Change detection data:

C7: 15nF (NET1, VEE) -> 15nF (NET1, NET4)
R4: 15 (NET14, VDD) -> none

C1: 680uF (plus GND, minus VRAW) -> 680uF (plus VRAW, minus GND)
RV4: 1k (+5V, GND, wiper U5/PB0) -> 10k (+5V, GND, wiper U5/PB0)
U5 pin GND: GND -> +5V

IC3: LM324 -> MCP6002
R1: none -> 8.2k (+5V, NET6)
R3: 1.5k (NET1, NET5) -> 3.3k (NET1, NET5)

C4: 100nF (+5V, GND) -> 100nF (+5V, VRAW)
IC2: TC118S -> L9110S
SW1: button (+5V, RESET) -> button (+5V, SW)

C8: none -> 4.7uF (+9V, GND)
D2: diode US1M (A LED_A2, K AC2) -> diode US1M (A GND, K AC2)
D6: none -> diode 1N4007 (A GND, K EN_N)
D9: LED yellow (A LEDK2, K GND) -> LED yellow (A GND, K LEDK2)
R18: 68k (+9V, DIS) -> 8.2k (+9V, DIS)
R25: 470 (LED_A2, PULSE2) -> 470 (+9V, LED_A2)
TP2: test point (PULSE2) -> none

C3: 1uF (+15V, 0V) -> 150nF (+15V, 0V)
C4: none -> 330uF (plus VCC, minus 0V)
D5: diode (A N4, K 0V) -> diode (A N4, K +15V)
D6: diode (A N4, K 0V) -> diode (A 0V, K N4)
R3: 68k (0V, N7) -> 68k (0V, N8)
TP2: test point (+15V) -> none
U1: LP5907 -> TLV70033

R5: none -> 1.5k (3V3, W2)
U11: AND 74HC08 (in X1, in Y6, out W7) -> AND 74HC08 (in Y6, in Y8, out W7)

• **Try it**
All that belongs in the answer is an exact copy of the lines from the start of the records above through the line with "IC2: TC118S -> L9110S".

• **Worked solution**
C7: 15nF (NET1, VEE) -> 15nF (NET1, NET4)
R4: 15 (NET14, VDD) -> none

C1: 680uF (plus GND, minus VRAW) -> 680uF (plus VRAW, minus GND)
RV4: 1k (+5V, GND, wiper U5/PB0) -> 10k (+5V, GND, wiper U5/PB0)
U5 pin GND: GND -> +5V

IC3: LM324 -> MCP6002
R1: none -> 8.2k (+5V, NET6)
R3: 1.5k (NET1, NET5) -> 3.3k (NET1, NET5)

C4: 100nF (+5V, GND) -> 100nF (+5V, VRAW)
IC2: TC118S -> L9110S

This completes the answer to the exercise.